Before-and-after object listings
* * *
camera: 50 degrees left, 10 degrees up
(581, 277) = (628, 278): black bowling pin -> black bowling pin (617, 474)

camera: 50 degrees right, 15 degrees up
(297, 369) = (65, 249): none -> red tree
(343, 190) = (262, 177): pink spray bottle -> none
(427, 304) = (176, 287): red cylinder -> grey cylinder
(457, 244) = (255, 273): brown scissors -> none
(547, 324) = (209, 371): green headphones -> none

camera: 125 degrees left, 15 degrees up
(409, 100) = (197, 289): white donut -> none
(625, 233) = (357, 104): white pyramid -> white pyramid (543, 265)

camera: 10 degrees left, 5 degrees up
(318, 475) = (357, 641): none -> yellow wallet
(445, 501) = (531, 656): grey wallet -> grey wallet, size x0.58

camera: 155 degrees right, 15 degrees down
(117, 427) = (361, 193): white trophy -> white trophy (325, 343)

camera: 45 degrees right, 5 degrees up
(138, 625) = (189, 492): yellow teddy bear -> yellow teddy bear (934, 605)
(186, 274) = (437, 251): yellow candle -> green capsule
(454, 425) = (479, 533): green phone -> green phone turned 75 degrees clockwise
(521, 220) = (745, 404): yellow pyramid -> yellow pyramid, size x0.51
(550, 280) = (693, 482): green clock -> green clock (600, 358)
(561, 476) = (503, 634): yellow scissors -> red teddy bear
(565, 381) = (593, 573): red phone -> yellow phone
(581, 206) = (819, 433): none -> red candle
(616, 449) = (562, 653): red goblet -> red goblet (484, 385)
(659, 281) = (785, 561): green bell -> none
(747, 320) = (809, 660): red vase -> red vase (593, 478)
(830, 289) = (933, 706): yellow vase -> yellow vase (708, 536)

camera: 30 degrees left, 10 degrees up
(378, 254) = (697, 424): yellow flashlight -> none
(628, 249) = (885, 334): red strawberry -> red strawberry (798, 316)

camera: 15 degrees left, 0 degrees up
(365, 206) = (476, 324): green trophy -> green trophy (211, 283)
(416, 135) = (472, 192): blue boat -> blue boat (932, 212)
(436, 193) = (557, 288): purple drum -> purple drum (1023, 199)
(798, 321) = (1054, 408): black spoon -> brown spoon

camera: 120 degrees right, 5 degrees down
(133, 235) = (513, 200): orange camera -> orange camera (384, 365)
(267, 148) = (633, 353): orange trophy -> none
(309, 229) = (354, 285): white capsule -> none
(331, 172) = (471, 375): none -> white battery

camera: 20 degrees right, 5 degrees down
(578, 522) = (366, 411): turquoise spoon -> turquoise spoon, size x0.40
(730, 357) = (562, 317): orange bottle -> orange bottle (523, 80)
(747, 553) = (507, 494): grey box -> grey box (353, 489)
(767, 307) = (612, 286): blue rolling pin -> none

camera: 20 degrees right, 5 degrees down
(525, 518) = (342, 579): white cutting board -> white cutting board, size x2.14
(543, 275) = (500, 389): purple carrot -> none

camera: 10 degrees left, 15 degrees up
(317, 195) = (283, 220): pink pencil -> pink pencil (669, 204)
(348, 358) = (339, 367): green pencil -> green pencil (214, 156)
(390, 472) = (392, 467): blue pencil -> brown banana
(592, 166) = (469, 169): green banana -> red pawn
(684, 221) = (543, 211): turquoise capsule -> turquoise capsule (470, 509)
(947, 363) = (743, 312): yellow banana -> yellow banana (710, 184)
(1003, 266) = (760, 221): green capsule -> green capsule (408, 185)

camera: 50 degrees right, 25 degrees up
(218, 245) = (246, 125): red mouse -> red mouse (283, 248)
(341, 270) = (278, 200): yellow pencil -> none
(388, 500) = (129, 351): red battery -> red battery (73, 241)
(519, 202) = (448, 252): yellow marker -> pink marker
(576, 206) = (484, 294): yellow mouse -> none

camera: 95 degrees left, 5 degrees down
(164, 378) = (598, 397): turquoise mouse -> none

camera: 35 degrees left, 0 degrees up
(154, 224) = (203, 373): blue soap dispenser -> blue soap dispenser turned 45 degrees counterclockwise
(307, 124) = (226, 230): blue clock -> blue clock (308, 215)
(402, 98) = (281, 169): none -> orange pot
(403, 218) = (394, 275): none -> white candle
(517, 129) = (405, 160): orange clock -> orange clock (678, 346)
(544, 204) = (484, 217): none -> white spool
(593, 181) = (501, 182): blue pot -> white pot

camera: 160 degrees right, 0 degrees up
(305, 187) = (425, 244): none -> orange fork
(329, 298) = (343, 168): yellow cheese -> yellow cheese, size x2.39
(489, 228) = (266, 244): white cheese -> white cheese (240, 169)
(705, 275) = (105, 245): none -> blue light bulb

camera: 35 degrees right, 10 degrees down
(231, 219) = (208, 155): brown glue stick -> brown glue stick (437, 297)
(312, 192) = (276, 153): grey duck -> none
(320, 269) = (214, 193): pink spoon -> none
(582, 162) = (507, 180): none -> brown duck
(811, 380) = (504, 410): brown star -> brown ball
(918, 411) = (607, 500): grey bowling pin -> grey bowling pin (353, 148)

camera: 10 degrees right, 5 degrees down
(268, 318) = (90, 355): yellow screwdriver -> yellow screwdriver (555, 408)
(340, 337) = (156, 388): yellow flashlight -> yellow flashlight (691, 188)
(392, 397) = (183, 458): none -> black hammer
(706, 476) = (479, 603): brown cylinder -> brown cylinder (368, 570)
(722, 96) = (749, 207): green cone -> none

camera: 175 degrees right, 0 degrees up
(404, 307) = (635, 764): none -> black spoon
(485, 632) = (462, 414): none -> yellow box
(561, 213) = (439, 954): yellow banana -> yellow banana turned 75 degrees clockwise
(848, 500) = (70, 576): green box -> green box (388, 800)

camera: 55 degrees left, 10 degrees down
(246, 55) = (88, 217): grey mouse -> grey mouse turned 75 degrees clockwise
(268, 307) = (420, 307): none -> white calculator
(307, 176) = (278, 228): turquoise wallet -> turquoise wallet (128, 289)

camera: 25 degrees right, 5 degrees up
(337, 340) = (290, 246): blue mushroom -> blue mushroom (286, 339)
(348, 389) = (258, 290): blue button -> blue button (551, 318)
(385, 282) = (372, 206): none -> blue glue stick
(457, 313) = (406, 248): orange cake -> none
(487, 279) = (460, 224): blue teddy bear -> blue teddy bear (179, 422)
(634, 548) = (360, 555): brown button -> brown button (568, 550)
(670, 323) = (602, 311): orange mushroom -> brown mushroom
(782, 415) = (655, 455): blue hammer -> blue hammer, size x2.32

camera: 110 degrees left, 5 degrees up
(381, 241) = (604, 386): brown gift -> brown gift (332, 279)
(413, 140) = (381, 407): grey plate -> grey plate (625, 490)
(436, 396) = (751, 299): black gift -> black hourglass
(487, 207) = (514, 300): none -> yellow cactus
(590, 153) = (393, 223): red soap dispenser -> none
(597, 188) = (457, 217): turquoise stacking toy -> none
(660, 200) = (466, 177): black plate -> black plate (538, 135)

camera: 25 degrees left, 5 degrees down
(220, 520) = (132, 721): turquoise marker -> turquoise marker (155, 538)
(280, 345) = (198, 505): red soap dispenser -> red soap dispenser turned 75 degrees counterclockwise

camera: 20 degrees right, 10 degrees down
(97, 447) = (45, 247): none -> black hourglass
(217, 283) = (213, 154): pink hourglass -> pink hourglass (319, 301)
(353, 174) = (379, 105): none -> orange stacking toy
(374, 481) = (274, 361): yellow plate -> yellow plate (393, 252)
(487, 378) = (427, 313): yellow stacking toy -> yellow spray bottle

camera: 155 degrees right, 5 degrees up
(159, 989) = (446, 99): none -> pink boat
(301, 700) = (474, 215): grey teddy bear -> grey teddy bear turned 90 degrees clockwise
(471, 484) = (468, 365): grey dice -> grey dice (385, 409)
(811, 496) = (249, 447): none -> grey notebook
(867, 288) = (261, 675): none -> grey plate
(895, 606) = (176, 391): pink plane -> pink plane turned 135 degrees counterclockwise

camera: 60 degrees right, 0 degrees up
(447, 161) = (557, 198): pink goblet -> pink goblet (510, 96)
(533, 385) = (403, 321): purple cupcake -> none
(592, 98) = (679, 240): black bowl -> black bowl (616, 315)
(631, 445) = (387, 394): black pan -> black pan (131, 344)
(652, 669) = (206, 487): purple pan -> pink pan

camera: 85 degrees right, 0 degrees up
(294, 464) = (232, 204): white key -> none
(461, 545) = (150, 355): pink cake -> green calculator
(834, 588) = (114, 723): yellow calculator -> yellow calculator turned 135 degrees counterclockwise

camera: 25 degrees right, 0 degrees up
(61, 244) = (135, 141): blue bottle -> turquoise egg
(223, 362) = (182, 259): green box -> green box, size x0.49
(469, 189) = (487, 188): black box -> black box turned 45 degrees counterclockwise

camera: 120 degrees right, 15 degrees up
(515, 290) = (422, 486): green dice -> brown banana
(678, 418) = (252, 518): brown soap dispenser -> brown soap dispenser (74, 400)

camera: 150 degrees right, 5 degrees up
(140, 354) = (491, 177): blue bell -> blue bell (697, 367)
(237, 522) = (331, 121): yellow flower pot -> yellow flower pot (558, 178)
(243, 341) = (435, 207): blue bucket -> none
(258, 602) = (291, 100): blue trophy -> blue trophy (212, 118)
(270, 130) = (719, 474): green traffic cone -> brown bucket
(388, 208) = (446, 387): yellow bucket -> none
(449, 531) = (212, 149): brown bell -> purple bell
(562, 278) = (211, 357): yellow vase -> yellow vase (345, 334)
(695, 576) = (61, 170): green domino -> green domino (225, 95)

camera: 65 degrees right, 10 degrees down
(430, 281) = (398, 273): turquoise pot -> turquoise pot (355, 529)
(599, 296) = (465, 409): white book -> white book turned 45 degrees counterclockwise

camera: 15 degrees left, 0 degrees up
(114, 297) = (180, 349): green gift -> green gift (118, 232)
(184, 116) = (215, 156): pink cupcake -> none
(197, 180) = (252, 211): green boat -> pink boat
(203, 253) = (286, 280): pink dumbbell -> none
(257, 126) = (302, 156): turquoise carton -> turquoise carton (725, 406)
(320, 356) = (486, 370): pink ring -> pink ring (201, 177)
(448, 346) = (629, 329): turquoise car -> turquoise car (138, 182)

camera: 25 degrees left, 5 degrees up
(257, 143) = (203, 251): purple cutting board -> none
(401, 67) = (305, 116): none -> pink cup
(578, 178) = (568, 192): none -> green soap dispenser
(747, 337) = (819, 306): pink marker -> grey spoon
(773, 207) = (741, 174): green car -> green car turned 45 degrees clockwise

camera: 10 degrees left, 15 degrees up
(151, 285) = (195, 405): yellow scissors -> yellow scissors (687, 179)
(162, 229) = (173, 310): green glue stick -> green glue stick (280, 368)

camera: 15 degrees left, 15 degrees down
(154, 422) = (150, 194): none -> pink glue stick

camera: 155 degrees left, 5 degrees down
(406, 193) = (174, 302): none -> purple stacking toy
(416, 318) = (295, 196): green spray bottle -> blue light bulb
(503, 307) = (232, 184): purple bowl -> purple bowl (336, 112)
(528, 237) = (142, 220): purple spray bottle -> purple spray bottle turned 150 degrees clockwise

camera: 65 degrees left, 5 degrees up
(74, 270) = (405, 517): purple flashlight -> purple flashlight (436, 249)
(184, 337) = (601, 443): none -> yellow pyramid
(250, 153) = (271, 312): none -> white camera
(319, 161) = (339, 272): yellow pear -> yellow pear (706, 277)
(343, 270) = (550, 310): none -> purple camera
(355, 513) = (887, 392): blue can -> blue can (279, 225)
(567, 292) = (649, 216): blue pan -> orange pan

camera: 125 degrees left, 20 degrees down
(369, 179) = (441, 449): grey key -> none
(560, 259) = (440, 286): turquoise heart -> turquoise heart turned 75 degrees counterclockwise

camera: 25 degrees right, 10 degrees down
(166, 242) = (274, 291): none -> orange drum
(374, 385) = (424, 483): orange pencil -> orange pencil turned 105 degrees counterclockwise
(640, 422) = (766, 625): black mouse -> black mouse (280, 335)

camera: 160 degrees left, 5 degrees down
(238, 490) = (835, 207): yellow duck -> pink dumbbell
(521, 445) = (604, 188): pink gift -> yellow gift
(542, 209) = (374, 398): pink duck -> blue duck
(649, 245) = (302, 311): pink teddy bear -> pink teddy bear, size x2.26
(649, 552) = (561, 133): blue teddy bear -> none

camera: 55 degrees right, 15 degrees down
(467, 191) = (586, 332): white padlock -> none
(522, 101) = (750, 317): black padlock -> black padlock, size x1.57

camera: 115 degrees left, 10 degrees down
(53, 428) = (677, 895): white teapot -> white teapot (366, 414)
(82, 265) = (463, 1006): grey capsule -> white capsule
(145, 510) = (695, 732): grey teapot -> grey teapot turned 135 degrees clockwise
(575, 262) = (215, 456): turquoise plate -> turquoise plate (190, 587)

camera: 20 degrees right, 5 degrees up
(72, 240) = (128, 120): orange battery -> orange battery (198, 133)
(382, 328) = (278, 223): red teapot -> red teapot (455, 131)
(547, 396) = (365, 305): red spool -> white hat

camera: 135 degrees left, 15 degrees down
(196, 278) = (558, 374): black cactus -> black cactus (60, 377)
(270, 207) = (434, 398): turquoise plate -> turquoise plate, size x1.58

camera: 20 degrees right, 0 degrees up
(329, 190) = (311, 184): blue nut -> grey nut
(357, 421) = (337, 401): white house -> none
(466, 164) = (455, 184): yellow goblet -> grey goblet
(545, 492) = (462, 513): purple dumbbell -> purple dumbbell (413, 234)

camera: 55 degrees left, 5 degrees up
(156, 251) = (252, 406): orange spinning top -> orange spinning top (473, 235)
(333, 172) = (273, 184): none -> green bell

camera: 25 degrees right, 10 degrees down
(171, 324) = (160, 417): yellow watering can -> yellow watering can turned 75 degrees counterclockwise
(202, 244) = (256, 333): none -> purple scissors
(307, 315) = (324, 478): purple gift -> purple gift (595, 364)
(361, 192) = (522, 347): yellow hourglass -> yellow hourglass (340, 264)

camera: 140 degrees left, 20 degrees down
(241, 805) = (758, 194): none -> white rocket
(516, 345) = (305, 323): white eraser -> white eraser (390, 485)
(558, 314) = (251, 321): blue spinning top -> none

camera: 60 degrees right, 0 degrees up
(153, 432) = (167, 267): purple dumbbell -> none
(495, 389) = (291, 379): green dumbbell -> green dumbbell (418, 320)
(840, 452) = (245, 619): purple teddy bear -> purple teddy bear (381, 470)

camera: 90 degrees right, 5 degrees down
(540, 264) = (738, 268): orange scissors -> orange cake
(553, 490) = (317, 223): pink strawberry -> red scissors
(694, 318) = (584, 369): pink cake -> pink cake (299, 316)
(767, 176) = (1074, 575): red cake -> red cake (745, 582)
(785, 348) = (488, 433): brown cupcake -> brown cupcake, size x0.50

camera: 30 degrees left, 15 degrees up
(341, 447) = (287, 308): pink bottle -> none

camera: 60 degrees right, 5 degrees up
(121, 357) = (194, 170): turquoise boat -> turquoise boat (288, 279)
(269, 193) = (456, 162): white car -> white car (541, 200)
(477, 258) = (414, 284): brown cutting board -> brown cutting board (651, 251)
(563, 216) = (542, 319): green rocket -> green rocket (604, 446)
* * *
◆ Exercise brief ◆
Only one stretch is wanted, so please give again exactly the lines from the start of the data through the line containing "(454, 425) = (479, 533): green", both ends included.

◆ Answer space ◆
camera: 50 degrees left, 10 degrees up
(581, 277) = (628, 278): black bowling pin -> black bowling pin (617, 474)

camera: 50 degrees right, 15 degrees up
(297, 369) = (65, 249): none -> red tree
(343, 190) = (262, 177): pink spray bottle -> none
(427, 304) = (176, 287): red cylinder -> grey cylinder
(457, 244) = (255, 273): brown scissors -> none
(547, 324) = (209, 371): green headphones -> none

camera: 125 degrees left, 15 degrees up
(409, 100) = (197, 289): white donut -> none
(625, 233) = (357, 104): white pyramid -> white pyramid (543, 265)

camera: 10 degrees left, 5 degrees up
(318, 475) = (357, 641): none -> yellow wallet
(445, 501) = (531, 656): grey wallet -> grey wallet, size x0.58

camera: 155 degrees right, 15 degrees down
(117, 427) = (361, 193): white trophy -> white trophy (325, 343)

camera: 45 degrees right, 5 degrees up
(138, 625) = (189, 492): yellow teddy bear -> yellow teddy bear (934, 605)
(186, 274) = (437, 251): yellow candle -> green capsule
(454, 425) = (479, 533): green phone -> green phone turned 75 degrees clockwise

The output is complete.